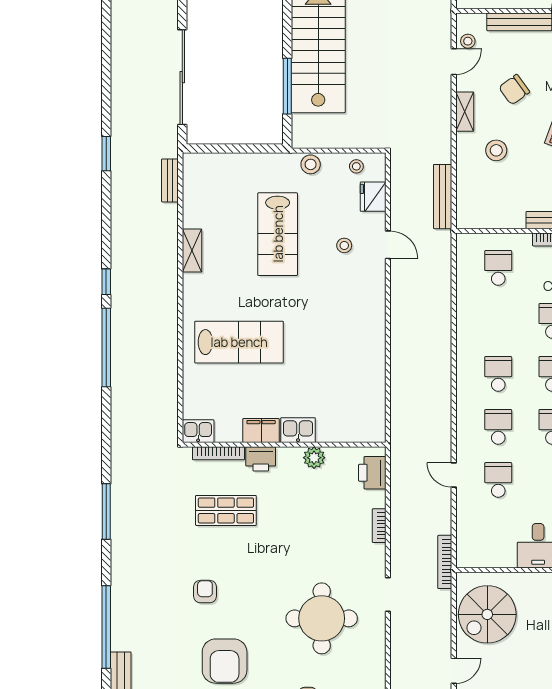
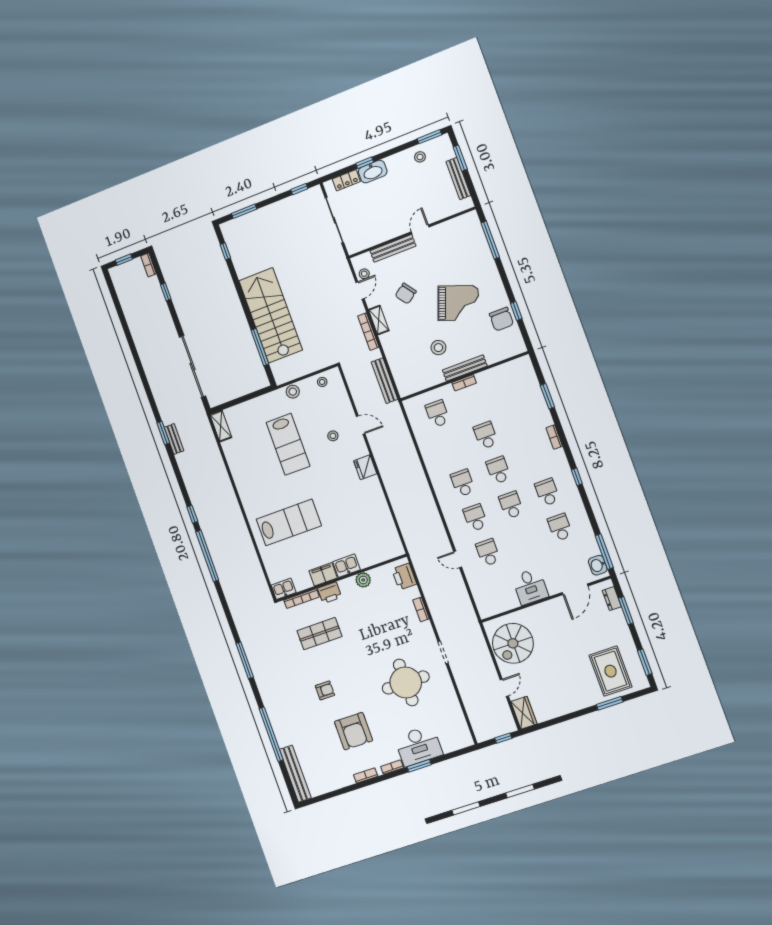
stool: (496, 150) -> (438, 348), moved
bench: (170, 180) -> (174, 439), moved
fridge: (373, 197) -> (365, 467), moved
shelving: (192, 251) -> (221, 426), moved
bookcase: (445, 562) -> (368, 332), moved
armchair: (205, 592) -> (325, 690), turned 90

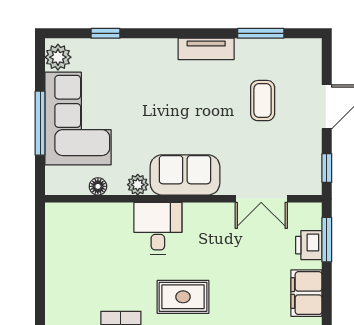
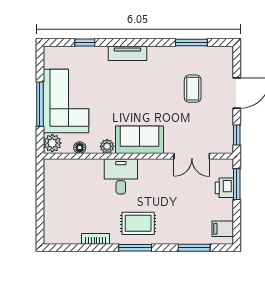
tv unit: (206, 49) -> (127, 53), moved
plant: (58, 57) -> (52, 143), moved
filing cabinet: (306, 293) -> (223, 229), width x0.50

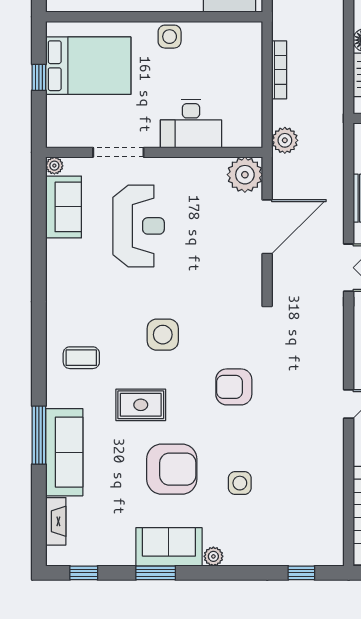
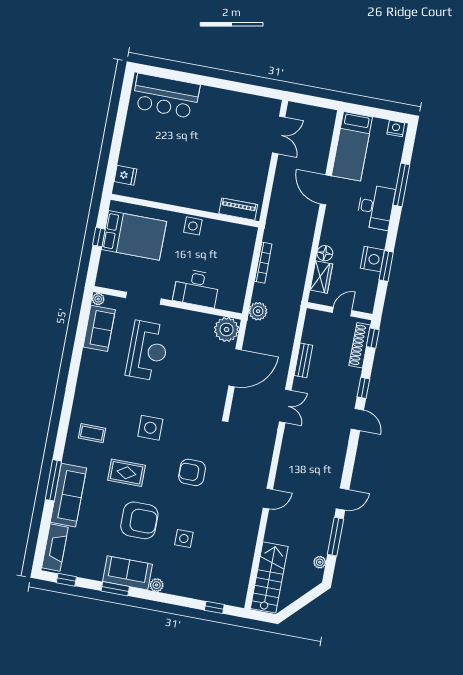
fireplace: (56, 521) -> (55, 547), width x1.37, depth x1.32

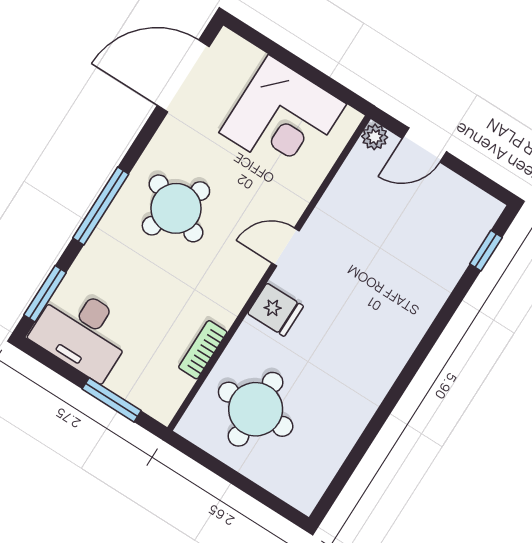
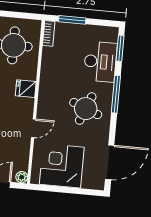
door: (285, 247) -> (33, 128), moved
desk: (83, 332) -> (100, 62), moved, turned 90
bookcase: (203, 350) -> (49, 33), moved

────────────────────

__EXERCISE DETAILS__:
Reproduce the material above in full, exactly, with no images.

__ANSWER TO THE PROBLEM__:
stool: (496, 150) -> (438, 348), moved
bench: (170, 180) -> (174, 439), moved
fridge: (373, 197) -> (365, 467), moved
shelving: (192, 251) -> (221, 426), moved
bookcase: (445, 562) -> (368, 332), moved
armchair: (205, 592) -> (325, 690), turned 90

tv unit: (206, 49) -> (127, 53), moved
plant: (58, 57) -> (52, 143), moved
filing cabinet: (306, 293) -> (223, 229), width x0.50

fireplace: (56, 521) -> (55, 547), width x1.37, depth x1.32

door: (285, 247) -> (33, 128), moved
desk: (83, 332) -> (100, 62), moved, turned 90
bookcase: (203, 350) -> (49, 33), moved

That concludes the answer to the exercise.